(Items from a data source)
::::

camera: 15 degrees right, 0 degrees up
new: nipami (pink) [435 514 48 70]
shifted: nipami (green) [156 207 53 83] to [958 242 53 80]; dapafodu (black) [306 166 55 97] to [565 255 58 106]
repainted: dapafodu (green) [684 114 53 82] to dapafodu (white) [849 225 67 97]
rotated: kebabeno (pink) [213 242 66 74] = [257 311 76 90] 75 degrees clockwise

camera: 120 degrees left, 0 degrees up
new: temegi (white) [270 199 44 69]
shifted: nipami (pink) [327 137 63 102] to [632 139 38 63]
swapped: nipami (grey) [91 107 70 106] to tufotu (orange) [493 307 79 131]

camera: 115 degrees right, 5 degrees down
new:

::::

EXERCISE OBJECTIVE
Please print exactly the lines of the entries above, beginning with the line that contains "shifted: nipami (green)" and ending with the last line.

SOLUTION TO THIS TASK
shifted: nipami (green) [156 207 53 83] to [958 242 53 80]; dapafodu (black) [306 166 55 97] to [565 255 58 106]
repainted: dapafodu (green) [684 114 53 82] to dapafodu (white) [849 225 67 97]
rotated: kebabeno (pink) [213 242 66 74] = [257 311 76 90] 75 degrees clockwise

camera: 120 degrees left, 0 degrees up
new: temegi (white) [270 199 44 69]
shifted: nipami (pink) [327 137 63 102] to [632 139 38 63]
swapped: nipami (grey) [91 107 70 106] to tufotu (orange) [493 307 79 131]

camera: 115 degrees right, 5 degrees down
new:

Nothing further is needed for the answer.